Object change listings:

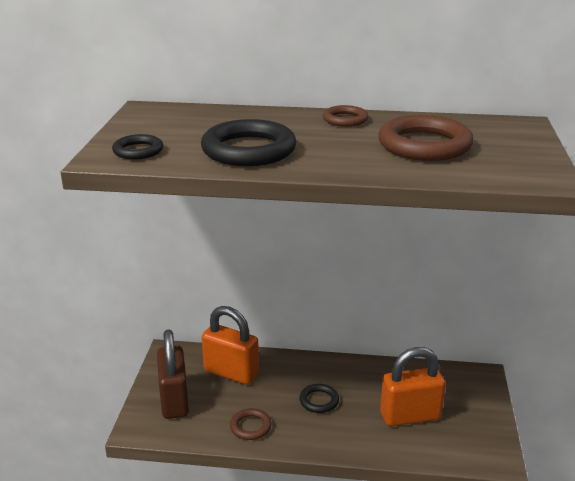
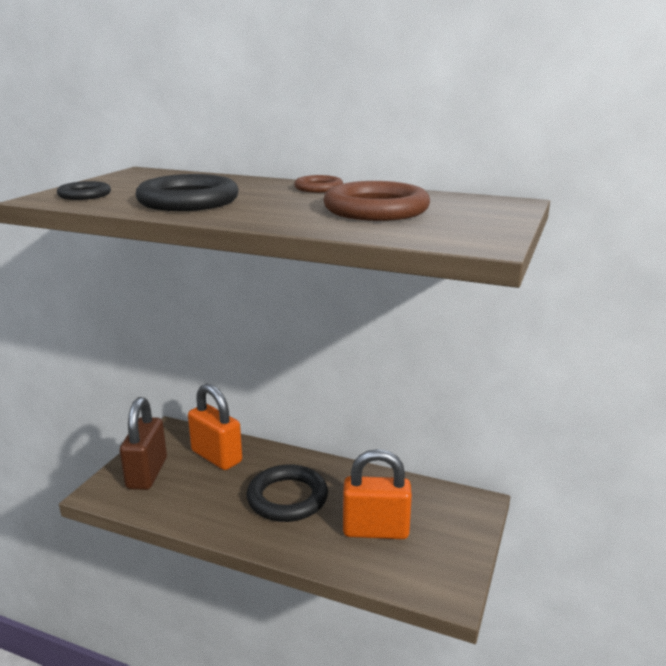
camera: 15 degrees right, 5 degrees down
(250, 426) = (204, 511): brown ring -> none
(319, 401) = (287, 498): black ring -> black ring, size x1.89

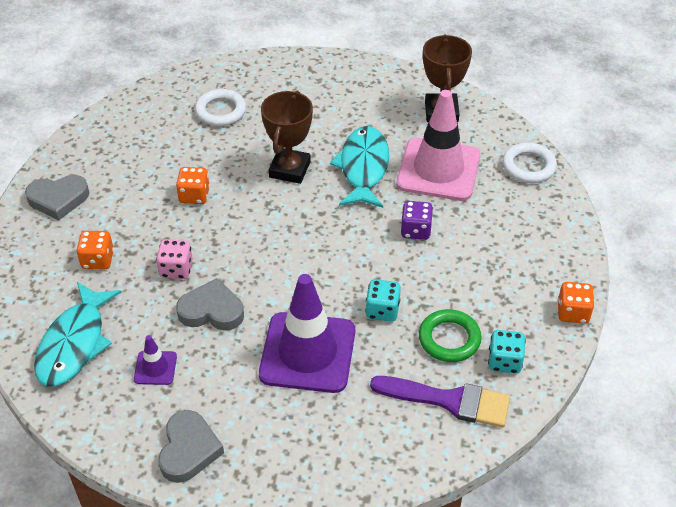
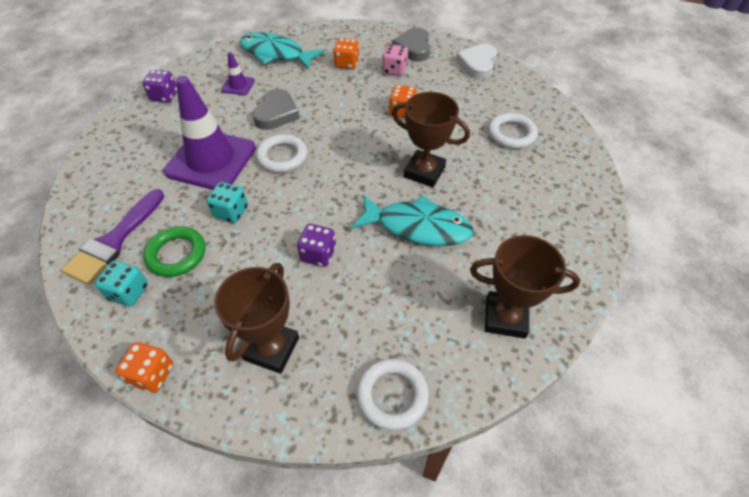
camera: 100 degrees right, 5 degrees up
(95, 140) = (477, 65): none -> white heart
(176, 269) = (324, 99): pink dice -> pink dice (394, 70)
(189, 450) = (164, 96): grey heart -> purple dice
(289, 287) = (282, 157): none -> white ring
(438, 170) = (403, 293): pink traffic cone -> none
(519, 241) = (271, 348): none -> brown trophy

_PROBLEM STATEMENT_
Reproduce verbatim only the lines from the one holding "(176, 269) = (324, 99): pink" through the end of the records.

_COMPLETED EXERCISE_
(176, 269) = (324, 99): pink dice -> pink dice (394, 70)
(189, 450) = (164, 96): grey heart -> purple dice
(289, 287) = (282, 157): none -> white ring
(438, 170) = (403, 293): pink traffic cone -> none
(519, 241) = (271, 348): none -> brown trophy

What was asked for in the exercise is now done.